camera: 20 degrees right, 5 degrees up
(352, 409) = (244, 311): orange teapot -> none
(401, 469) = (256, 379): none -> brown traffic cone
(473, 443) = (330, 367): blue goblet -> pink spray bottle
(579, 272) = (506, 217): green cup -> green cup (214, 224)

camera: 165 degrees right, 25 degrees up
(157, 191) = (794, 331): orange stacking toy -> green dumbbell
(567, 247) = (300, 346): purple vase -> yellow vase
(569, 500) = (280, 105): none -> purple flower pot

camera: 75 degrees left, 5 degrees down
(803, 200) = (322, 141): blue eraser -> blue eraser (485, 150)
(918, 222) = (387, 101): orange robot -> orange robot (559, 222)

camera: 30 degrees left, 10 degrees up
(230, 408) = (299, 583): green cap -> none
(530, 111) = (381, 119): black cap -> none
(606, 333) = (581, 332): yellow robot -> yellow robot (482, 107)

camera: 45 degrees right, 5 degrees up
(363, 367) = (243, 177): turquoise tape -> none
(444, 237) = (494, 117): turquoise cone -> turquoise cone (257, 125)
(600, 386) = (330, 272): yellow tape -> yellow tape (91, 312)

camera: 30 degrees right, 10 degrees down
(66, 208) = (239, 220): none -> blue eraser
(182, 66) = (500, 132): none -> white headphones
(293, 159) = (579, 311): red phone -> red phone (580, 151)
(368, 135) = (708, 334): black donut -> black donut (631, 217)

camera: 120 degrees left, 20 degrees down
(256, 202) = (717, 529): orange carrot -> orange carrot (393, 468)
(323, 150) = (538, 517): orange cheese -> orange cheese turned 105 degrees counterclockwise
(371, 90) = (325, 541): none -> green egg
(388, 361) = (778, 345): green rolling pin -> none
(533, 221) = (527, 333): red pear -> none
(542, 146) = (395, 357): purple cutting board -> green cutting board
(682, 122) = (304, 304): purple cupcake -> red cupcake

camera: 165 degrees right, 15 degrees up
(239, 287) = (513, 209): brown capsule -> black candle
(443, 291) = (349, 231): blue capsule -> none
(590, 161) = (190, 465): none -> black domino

+ + + + +

**Goal of the exercise**
Please give an exact copy of the entries above, from the line with "(363, 367) = (243, 177): turquoise" down to the line with "(371, 90) = (325, 541): none -> green egg", inclusive, and nothing else.

**Task result**
(363, 367) = (243, 177): turquoise tape -> none
(444, 237) = (494, 117): turquoise cone -> turquoise cone (257, 125)
(600, 386) = (330, 272): yellow tape -> yellow tape (91, 312)

camera: 30 degrees right, 10 degrees down
(66, 208) = (239, 220): none -> blue eraser
(182, 66) = (500, 132): none -> white headphones
(293, 159) = (579, 311): red phone -> red phone (580, 151)
(368, 135) = (708, 334): black donut -> black donut (631, 217)

camera: 120 degrees left, 20 degrees down
(256, 202) = (717, 529): orange carrot -> orange carrot (393, 468)
(323, 150) = (538, 517): orange cheese -> orange cheese turned 105 degrees counterclockwise
(371, 90) = (325, 541): none -> green egg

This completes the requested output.